Extracted data entries:

══════════

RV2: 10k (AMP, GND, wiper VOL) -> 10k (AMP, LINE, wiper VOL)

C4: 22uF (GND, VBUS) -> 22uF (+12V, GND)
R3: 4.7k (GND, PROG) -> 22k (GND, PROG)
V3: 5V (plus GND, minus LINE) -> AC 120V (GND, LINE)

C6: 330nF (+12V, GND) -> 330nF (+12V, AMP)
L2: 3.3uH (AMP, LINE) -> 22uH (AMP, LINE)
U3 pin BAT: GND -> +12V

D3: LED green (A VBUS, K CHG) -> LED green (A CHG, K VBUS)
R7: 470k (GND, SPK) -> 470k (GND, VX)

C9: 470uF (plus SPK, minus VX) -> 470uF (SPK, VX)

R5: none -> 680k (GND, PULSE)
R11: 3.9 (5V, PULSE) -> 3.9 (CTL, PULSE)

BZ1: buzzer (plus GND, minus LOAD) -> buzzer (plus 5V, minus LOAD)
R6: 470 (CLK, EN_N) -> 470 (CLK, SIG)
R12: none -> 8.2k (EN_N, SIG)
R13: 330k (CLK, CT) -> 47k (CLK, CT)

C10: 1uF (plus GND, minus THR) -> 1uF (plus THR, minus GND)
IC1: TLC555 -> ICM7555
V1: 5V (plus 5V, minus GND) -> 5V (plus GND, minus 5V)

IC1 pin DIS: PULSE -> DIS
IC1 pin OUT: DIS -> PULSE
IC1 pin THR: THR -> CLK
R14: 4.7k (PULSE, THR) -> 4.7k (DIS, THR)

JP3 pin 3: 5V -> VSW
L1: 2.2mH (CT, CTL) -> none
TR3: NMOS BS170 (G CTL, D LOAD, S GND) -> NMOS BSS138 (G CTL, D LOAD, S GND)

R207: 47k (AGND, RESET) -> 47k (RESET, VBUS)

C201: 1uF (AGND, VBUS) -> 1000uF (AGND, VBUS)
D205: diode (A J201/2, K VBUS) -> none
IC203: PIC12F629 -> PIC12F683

══════════

▸ PROBLEM REQUIREMENTS
An exact reproduction of all the records is required.

▸ ANSWER BOX
RV2: 10k (AMP, GND, wiper VOL) -> 10k (AMP, LINE, wiper VOL)

C4: 22uF (GND, VBUS) -> 22uF (+12V, GND)
R3: 4.7k (GND, PROG) -> 22k (GND, PROG)
V3: 5V (plus GND, minus LINE) -> AC 120V (GND, LINE)

C6: 330nF (+12V, GND) -> 330nF (+12V, AMP)
L2: 3.3uH (AMP, LINE) -> 22uH (AMP, LINE)
U3 pin BAT: GND -> +12V

D3: LED green (A VBUS, K CHG) -> LED green (A CHG, K VBUS)
R7: 470k (GND, SPK) -> 470k (GND, VX)

C9: 470uF (plus SPK, minus VX) -> 470uF (SPK, VX)

R5: none -> 680k (GND, PULSE)
R11: 3.9 (5V, PULSE) -> 3.9 (CTL, PULSE)

BZ1: buzzer (plus GND, minus LOAD) -> buzzer (plus 5V, minus LOAD)
R6: 470 (CLK, EN_N) -> 470 (CLK, SIG)
R12: none -> 8.2k (EN_N, SIG)
R13: 330k (CLK, CT) -> 47k (CLK, CT)

C10: 1uF (plus GND, minus THR) -> 1uF (plus THR, minus GND)
IC1: TLC555 -> ICM7555
V1: 5V (plus 5V, minus GND) -> 5V (plus GND, minus 5V)

IC1 pin DIS: PULSE -> DIS
IC1 pin OUT: DIS -> PULSE
IC1 pin THR: THR -> CLK
R14: 4.7k (PULSE, THR) -> 4.7k (DIS, THR)

JP3 pin 3: 5V -> VSW
L1: 2.2mH (CT, CTL) -> none
TR3: NMOS BS170 (G CTL, D LOAD, S GND) -> NMOS BSS138 (G CTL, D LOAD, S GND)

R207: 47k (AGND, RESET) -> 47k (RESET, VBUS)

C201: 1uF (AGND, VBUS) -> 1000uF (AGND, VBUS)
D205: diode (A J201/2, K VBUS) -> none
IC203: PIC12F629 -> PIC12F683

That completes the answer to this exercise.